■ WHAT NEEDS TO BE DONE:
As the answer, give every line of the records that includes the word "rotated".

■ EXERCISE INPUTS:
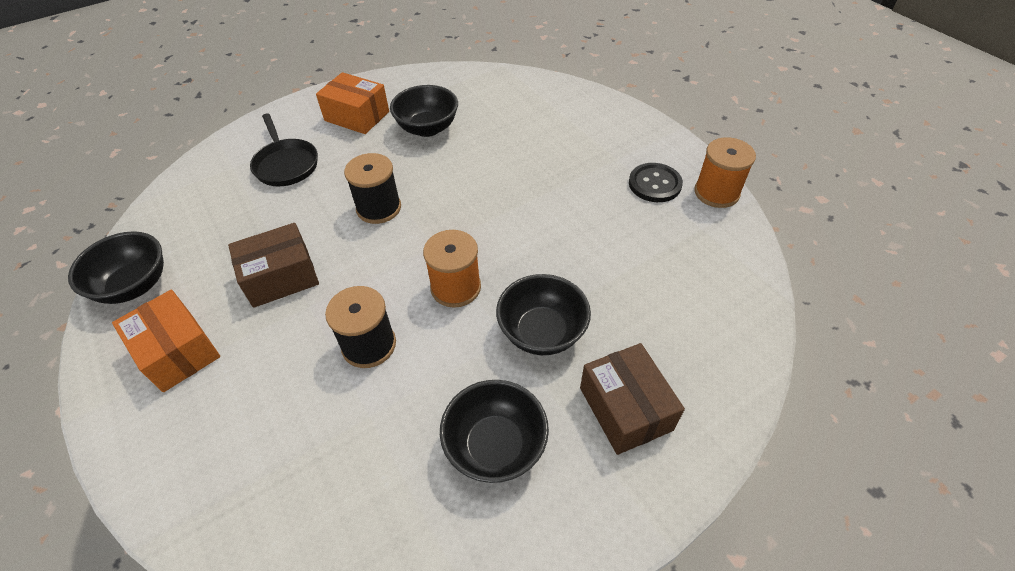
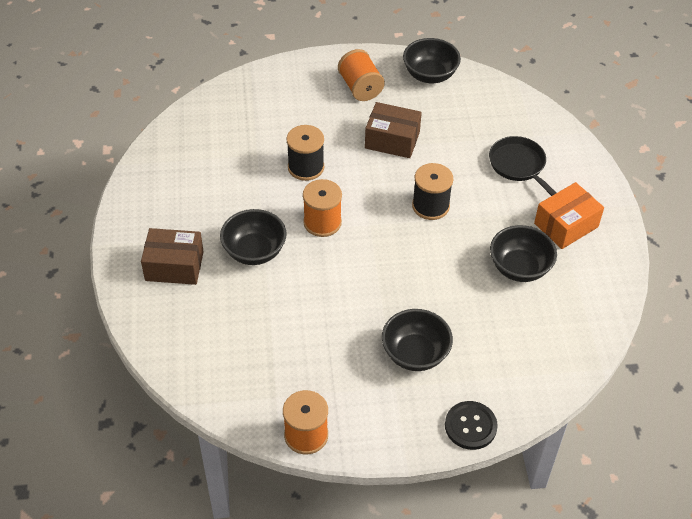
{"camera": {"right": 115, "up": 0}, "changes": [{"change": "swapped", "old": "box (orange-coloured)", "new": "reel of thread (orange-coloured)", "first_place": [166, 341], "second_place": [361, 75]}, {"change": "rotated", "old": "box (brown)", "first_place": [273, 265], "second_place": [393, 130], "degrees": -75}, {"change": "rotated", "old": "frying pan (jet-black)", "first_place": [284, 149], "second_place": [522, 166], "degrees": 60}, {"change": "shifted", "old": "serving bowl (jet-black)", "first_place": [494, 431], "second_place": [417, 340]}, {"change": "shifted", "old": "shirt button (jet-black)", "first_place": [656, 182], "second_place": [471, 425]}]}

--

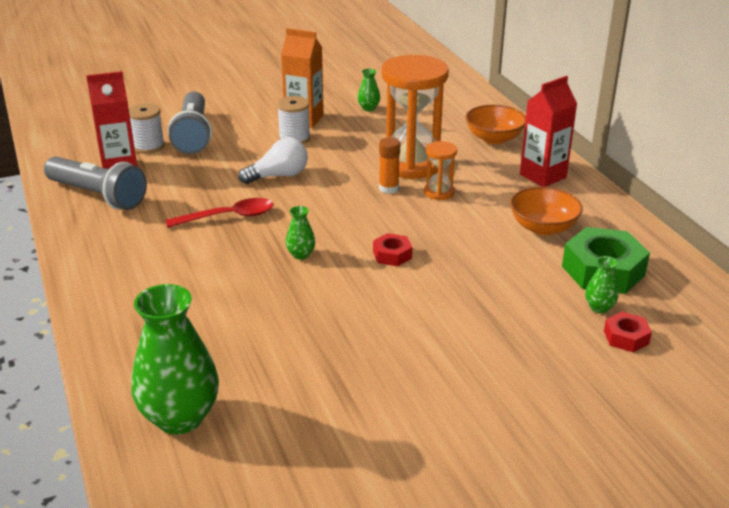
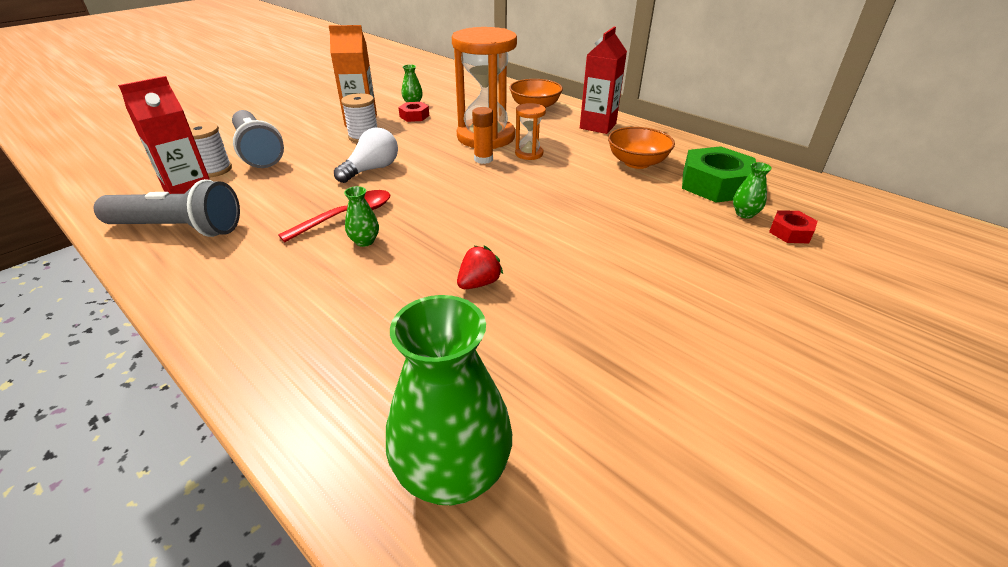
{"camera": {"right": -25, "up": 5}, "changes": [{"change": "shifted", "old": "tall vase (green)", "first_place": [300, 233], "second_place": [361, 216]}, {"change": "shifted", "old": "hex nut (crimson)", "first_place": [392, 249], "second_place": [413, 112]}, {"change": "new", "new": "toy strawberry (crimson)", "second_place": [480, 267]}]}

---

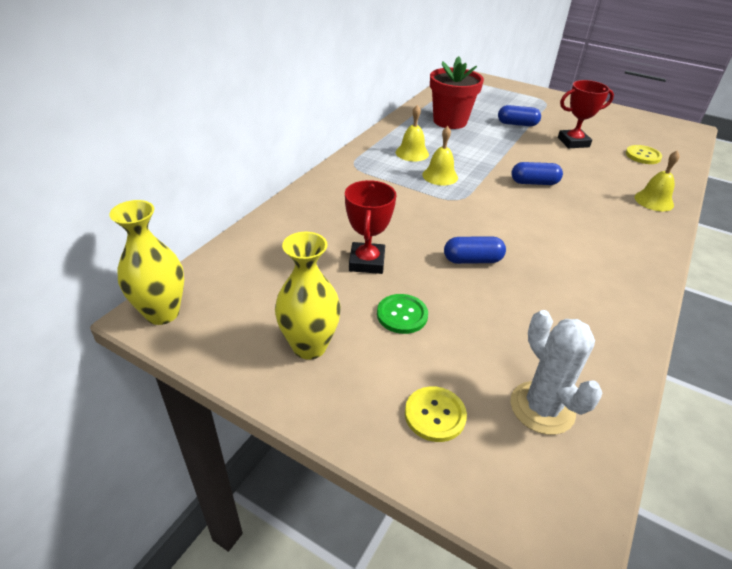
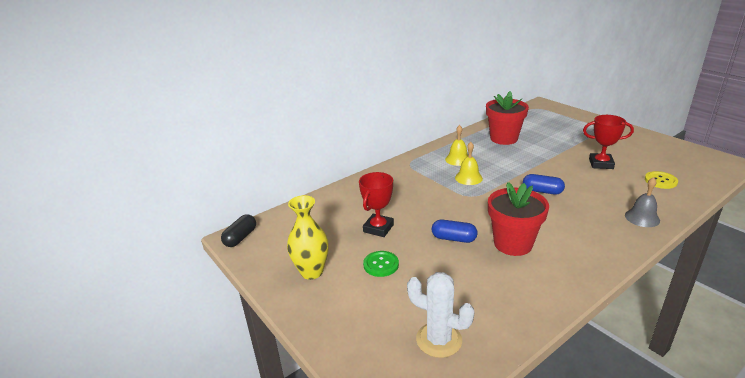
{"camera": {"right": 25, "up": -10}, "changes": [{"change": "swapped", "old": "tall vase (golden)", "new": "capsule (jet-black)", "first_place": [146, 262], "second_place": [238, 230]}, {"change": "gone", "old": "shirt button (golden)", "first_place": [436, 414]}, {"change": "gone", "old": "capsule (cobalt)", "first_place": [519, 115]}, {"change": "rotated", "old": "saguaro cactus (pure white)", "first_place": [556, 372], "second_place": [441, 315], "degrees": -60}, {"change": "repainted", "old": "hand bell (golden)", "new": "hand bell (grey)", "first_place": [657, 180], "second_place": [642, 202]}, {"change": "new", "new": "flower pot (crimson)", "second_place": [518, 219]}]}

■ SOLUTION BELOW:
{"camera": {"right": 115, "up": 0}, "changes": [{"change": "swapped", "old": "box (orange-coloured)", "new": "reel of thread (orange-coloured)", "first_place": [166, 341], "second_place": [361, 75]}, {"change": "rotated", "old": "box (brown)", "first_place": [273, 265], "second_place": [393, 130], "degrees": -75}, {"change": "rotated", "old": "frying pan (jet-black)", "first_place": [284, 149], "second_place": [522, 166], "degrees": 60}, {"change": "shifted", "old": "serving bowl (jet-black)", "first_place": [494, 431], "second_place": [417, 340]}, {"change": "shifted", "old": "shirt button (jet-black)", "first_place": [656, 182], "second_place": [471, 425]}]}
{"camera": {"right": 25, "up": -10}, "changes": [{"change": "swapped", "old": "tall vase (golden)", "new": "capsule (jet-black)", "first_place": [146, 262], "second_place": [238, 230]}, {"change": "gone", "old": "shirt button (golden)", "first_place": [436, 414]}, {"change": "gone", "old": "capsule (cobalt)", "first_place": [519, 115]}, {"change": "rotated", "old": "saguaro cactus (pure white)", "first_place": [556, 372], "second_place": [441, 315], "degrees": -60}, {"change": "repainted", "old": "hand bell (golden)", "new": "hand bell (grey)", "first_place": [657, 180], "second_place": [642, 202]}, {"change": "new", "new": "flower pot (crimson)", "second_place": [518, 219]}]}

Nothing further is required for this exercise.